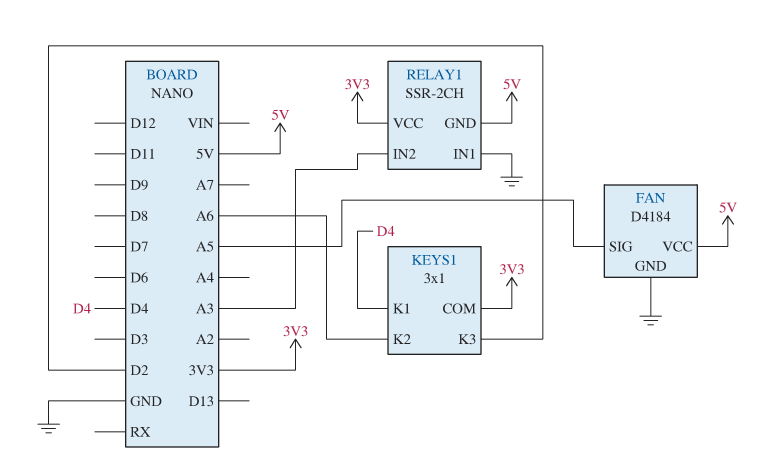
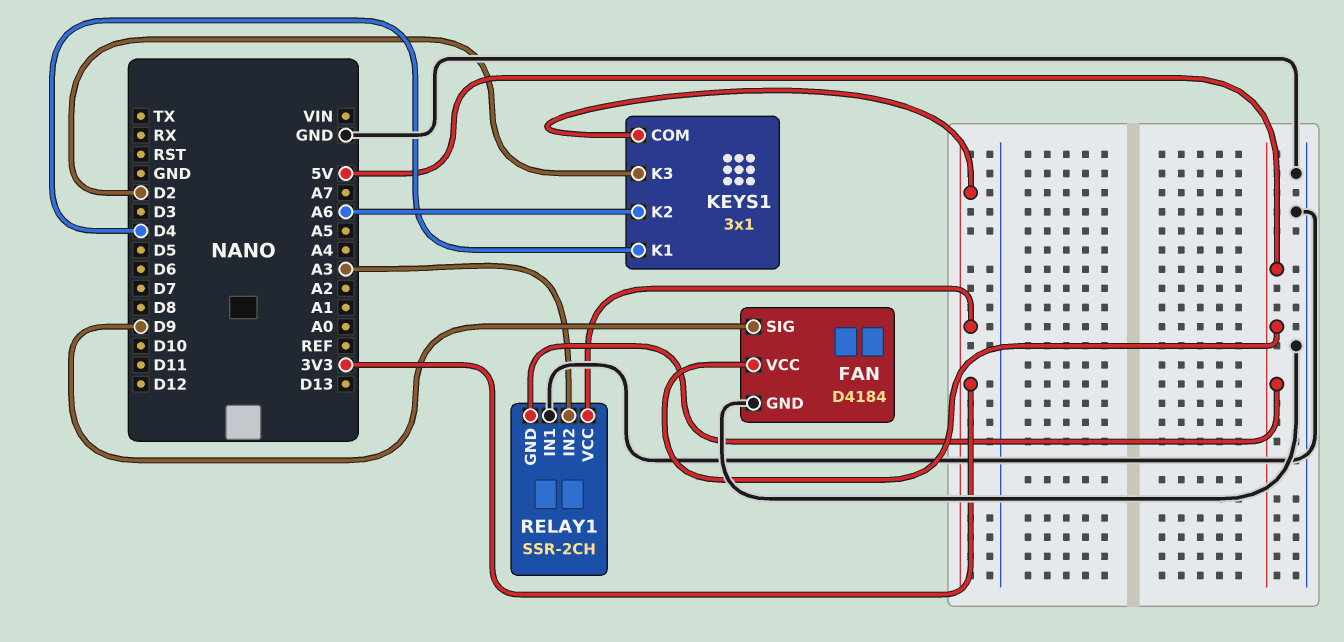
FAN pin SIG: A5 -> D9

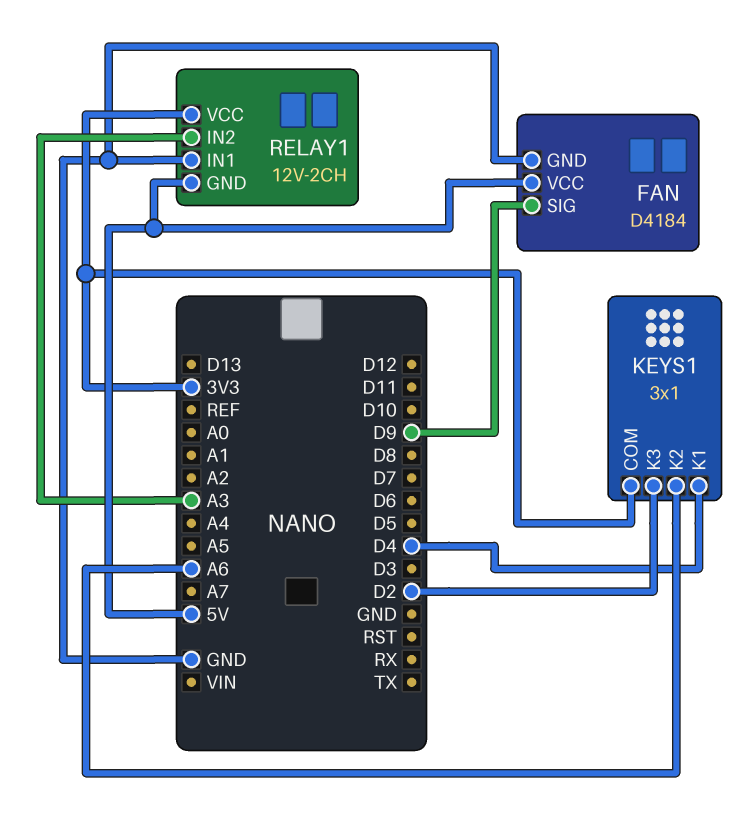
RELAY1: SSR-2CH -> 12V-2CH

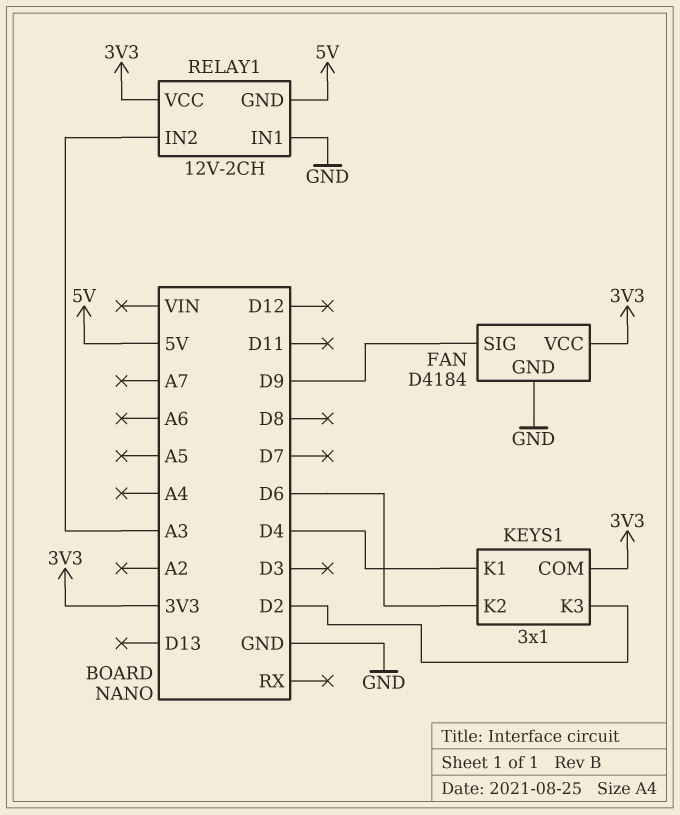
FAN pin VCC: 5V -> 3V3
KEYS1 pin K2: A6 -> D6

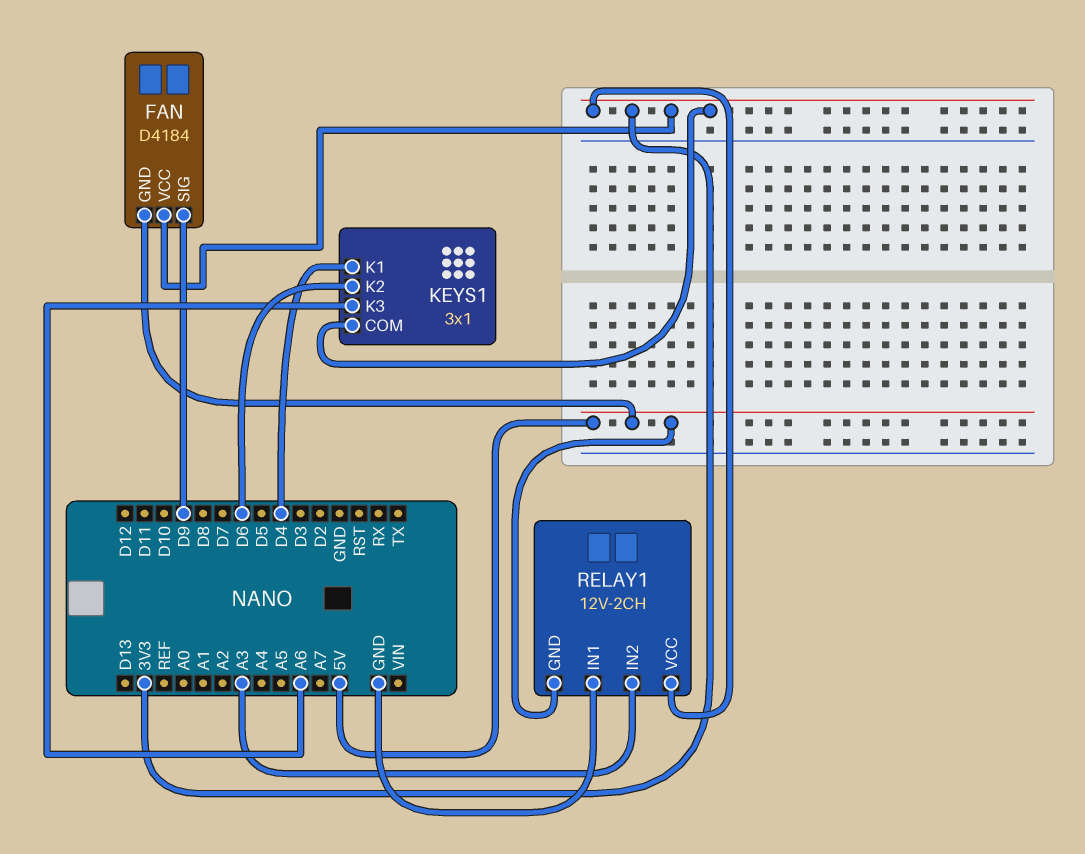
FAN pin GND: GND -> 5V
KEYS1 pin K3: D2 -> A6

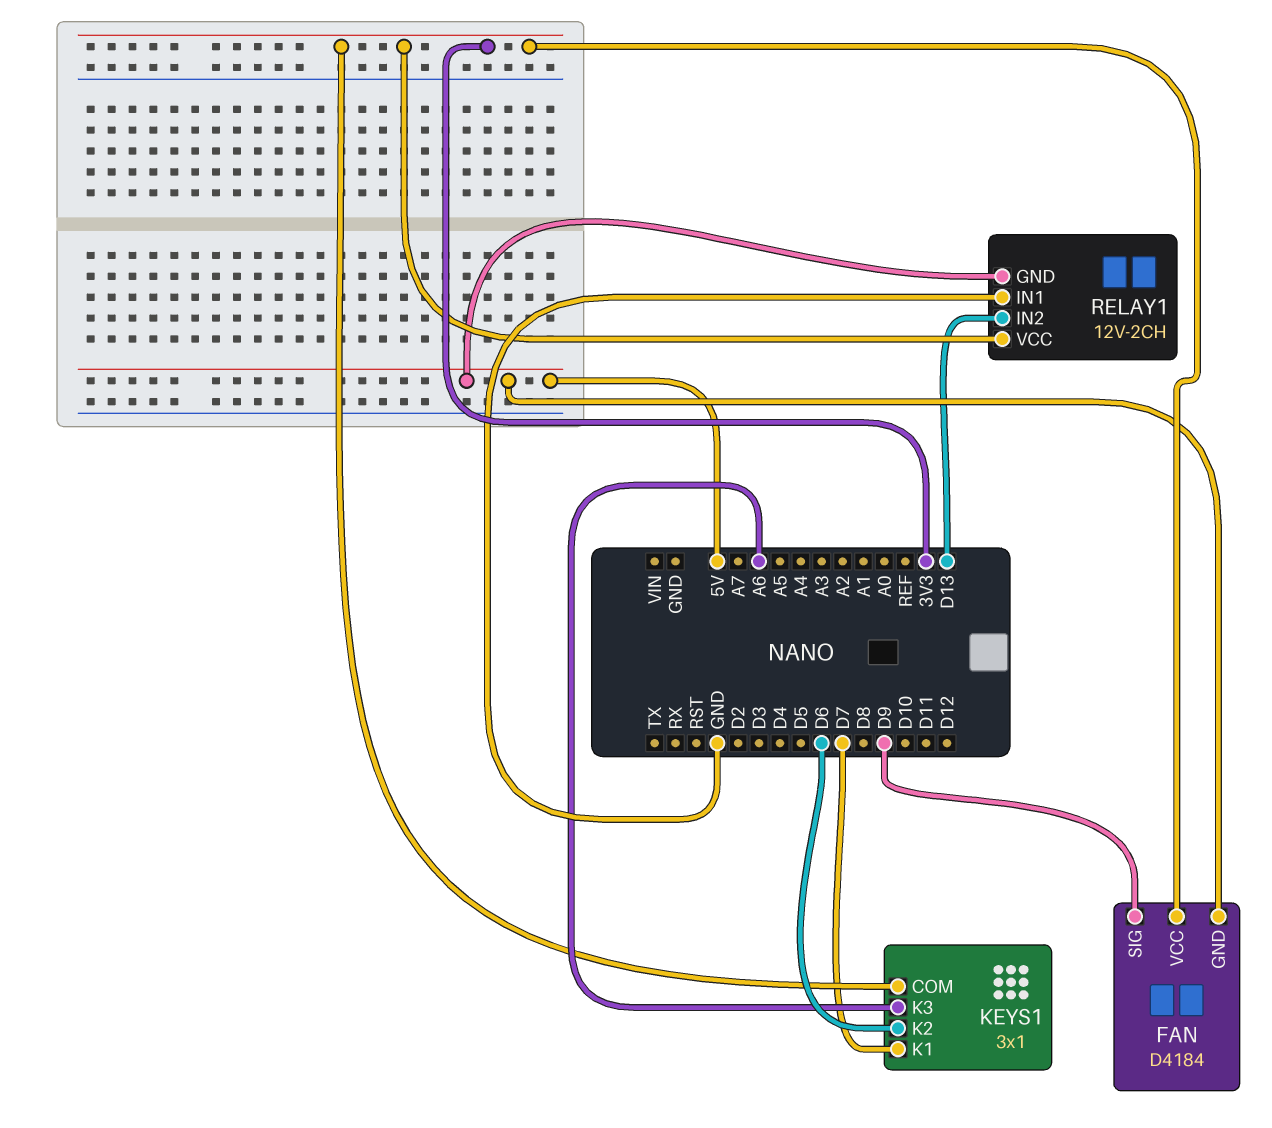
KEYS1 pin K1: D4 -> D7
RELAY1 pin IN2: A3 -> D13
********************
■ **EXERCISE**:
All of the data is to be transcribed exactly, with images omitted.

■ **EXERCISE SOLUTION**:
FAN pin SIG: A5 -> D9

RELAY1: SSR-2CH -> 12V-2CH

FAN pin VCC: 5V -> 3V3
KEYS1 pin K2: A6 -> D6

FAN pin GND: GND -> 5V
KEYS1 pin K3: D2 -> A6

KEYS1 pin K1: D4 -> D7
RELAY1 pin IN2: A3 -> D13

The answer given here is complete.